**** ENTRIES SHOWN

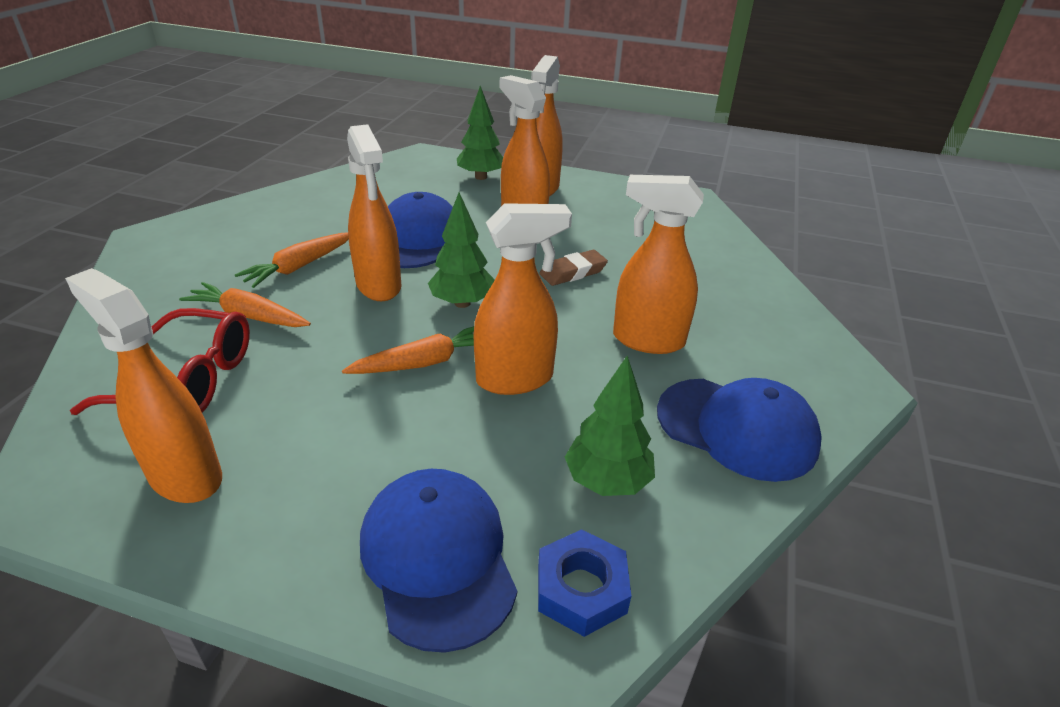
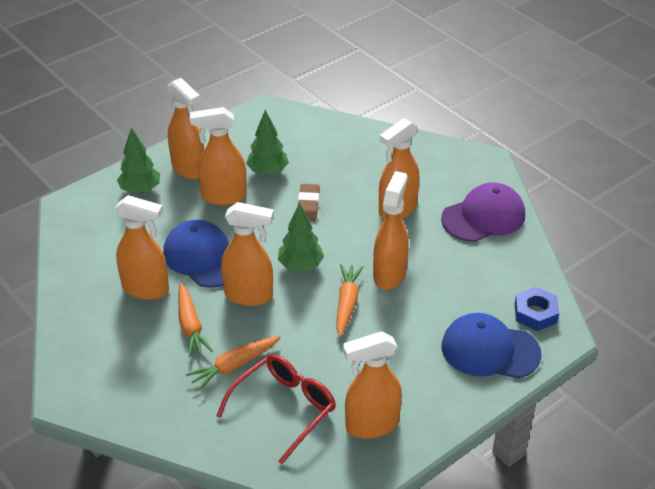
camera: 55 degrees left, 5 degrees up
(338, 225) = (146, 289): none -> orange spray bottle
(607, 481) = (484, 277): green tree -> green tree (268, 171)
(737, 428) = (483, 217): blue cap -> purple cap

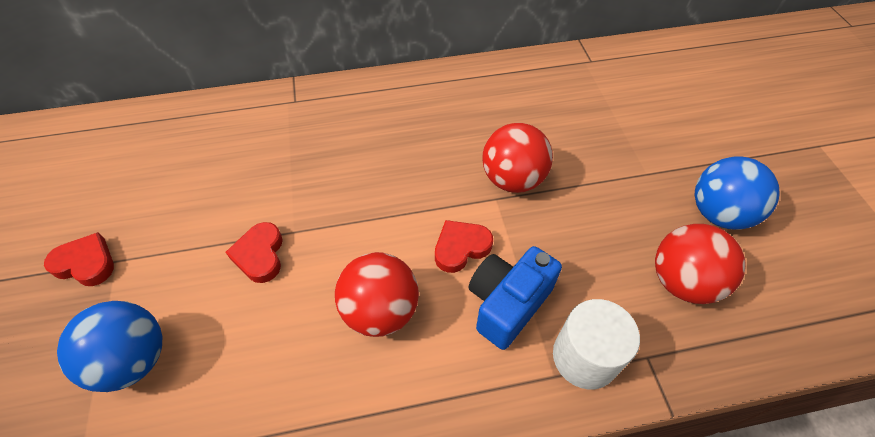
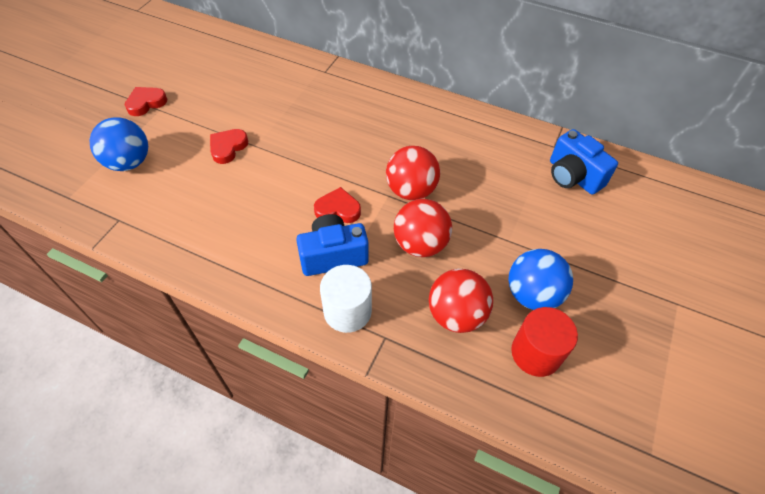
camera: 35 degrees right, 0 degrees up
(86, 263) = (146, 103): red heart -> red heart turned 90 degrees counterclockwise
(380, 311) = (261, 214): red ball -> red ball (420, 244)
(634, 80) = (573, 176): none -> blue camera
(779, 269) = (536, 353): none -> red cylinder

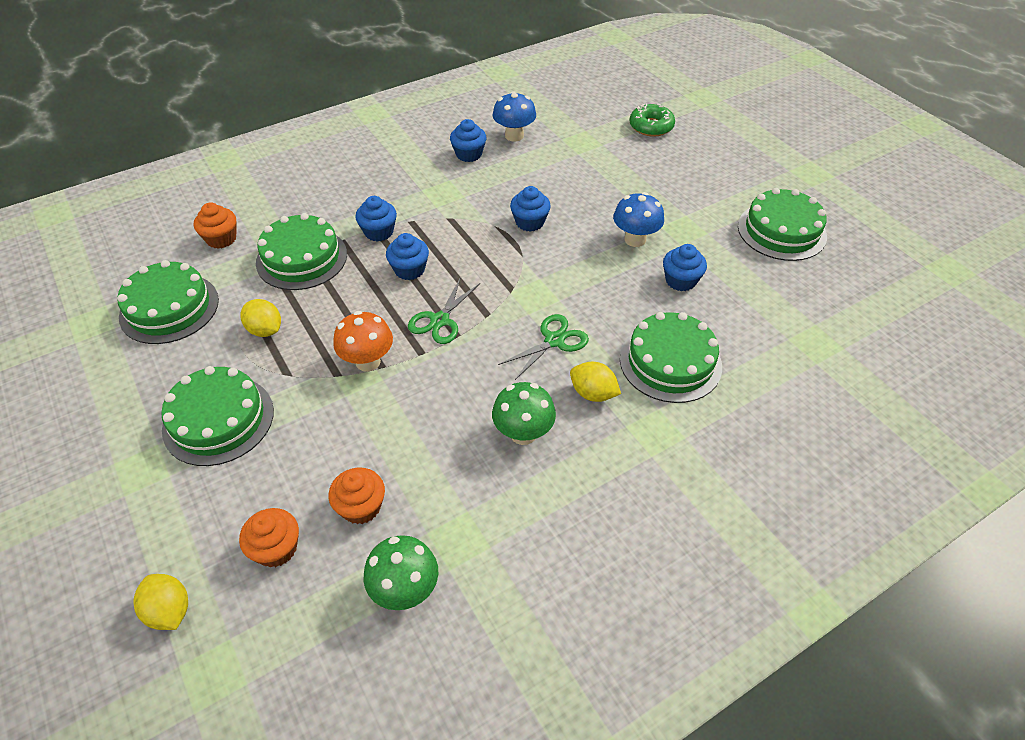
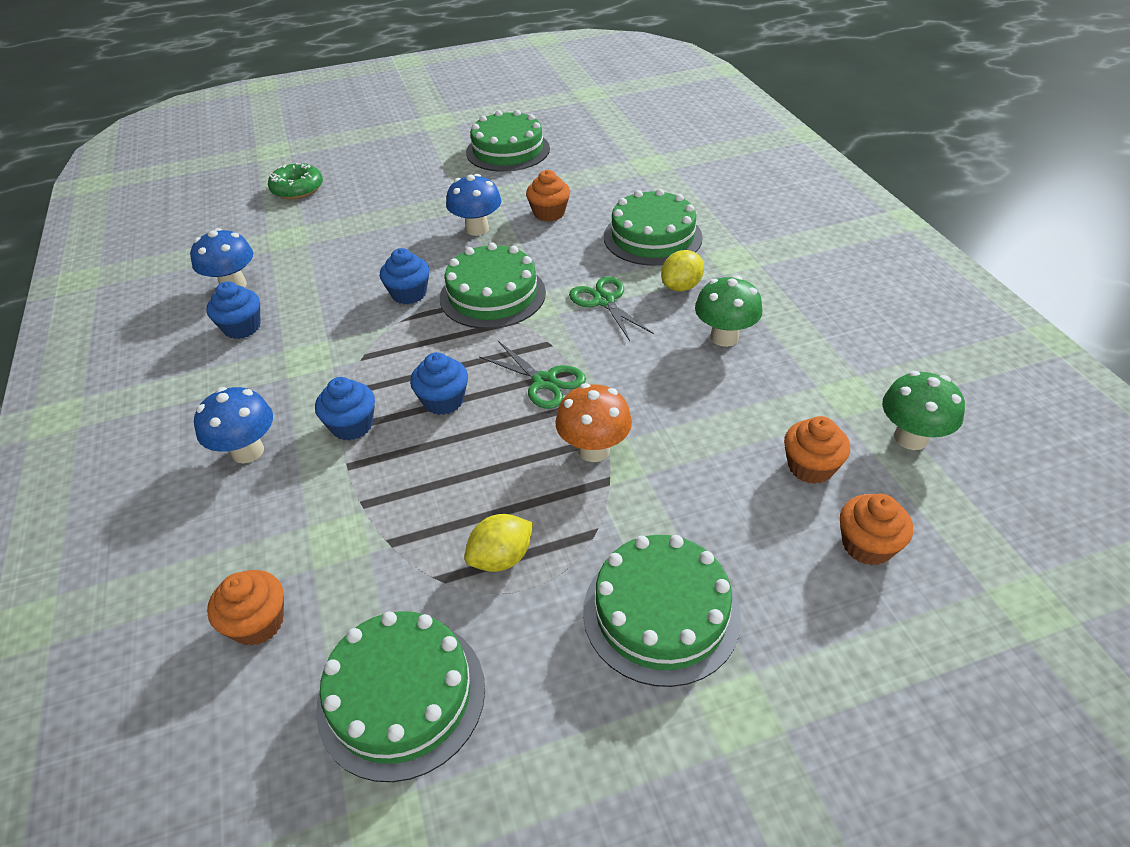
camera: 75 degrees left, 5 degrees down
(169, 611) = (960, 655): yellow lemon -> none
(302, 258) = (364, 513): green cake -> green cake (492, 295)
(351, 194) = (248, 451): none -> blue mushroom
(680, 280) = (549, 213): blue cupcake -> orange cupcake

********

**WHAT IS BEING ASKED:** Restate every record above word for word, without images.

**EXERCISE RESULT:**
camera: 55 degrees left, 5 degrees up
(338, 225) = (146, 289): none -> orange spray bottle
(607, 481) = (484, 277): green tree -> green tree (268, 171)
(737, 428) = (483, 217): blue cap -> purple cap

camera: 35 degrees right, 0 degrees up
(86, 263) = (146, 103): red heart -> red heart turned 90 degrees counterclockwise
(380, 311) = (261, 214): red ball -> red ball (420, 244)
(634, 80) = (573, 176): none -> blue camera
(779, 269) = (536, 353): none -> red cylinder

camera: 75 degrees left, 5 degrees down
(169, 611) = (960, 655): yellow lemon -> none
(302, 258) = (364, 513): green cake -> green cake (492, 295)
(351, 194) = (248, 451): none -> blue mushroom
(680, 280) = (549, 213): blue cupcake -> orange cupcake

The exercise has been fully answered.